→ TASK
Word for word, transcribe the listing that follows, minus any pictures.

→ INFORMATION SHOWN
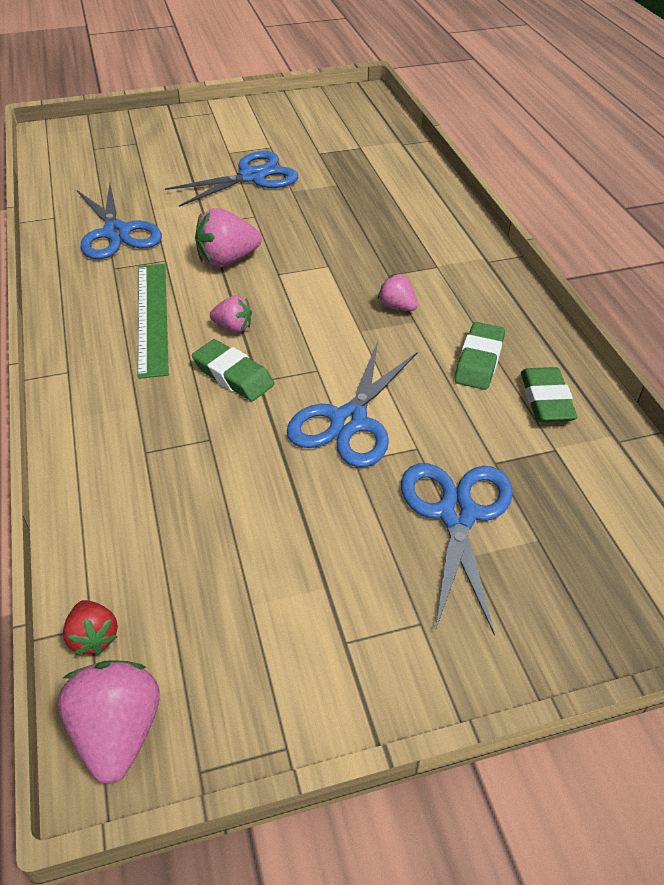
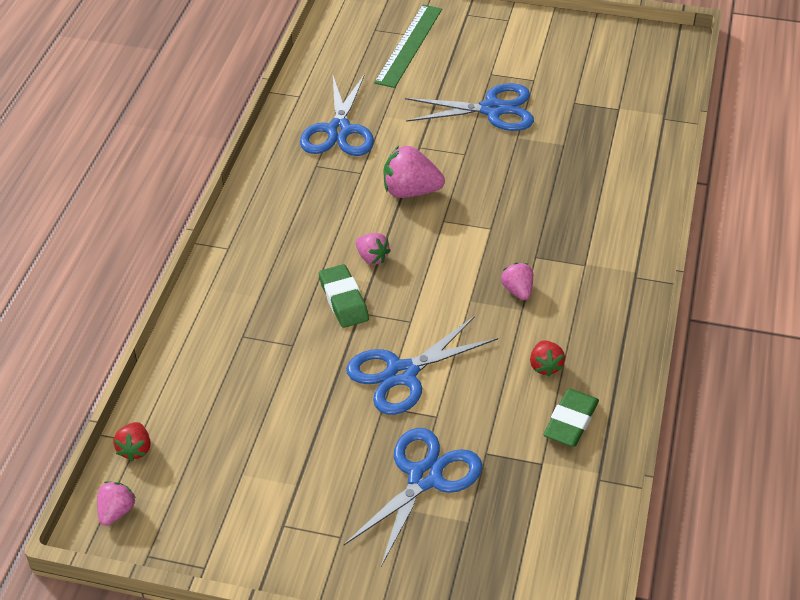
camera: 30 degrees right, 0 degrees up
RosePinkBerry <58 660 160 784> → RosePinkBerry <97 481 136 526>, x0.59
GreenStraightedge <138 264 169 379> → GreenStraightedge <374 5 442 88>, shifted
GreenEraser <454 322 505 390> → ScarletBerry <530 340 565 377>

→ YOUR SOLUTION
camera: 30 degrees right, 0 degrees up
RosePinkBerry <58 660 160 784> → RosePinkBerry <97 481 136 526>, x0.59
GreenStraightedge <138 264 169 379> → GreenStraightedge <374 5 442 88>, shifted
GreenEraser <454 322 505 390> → ScarletBerry <530 340 565 377>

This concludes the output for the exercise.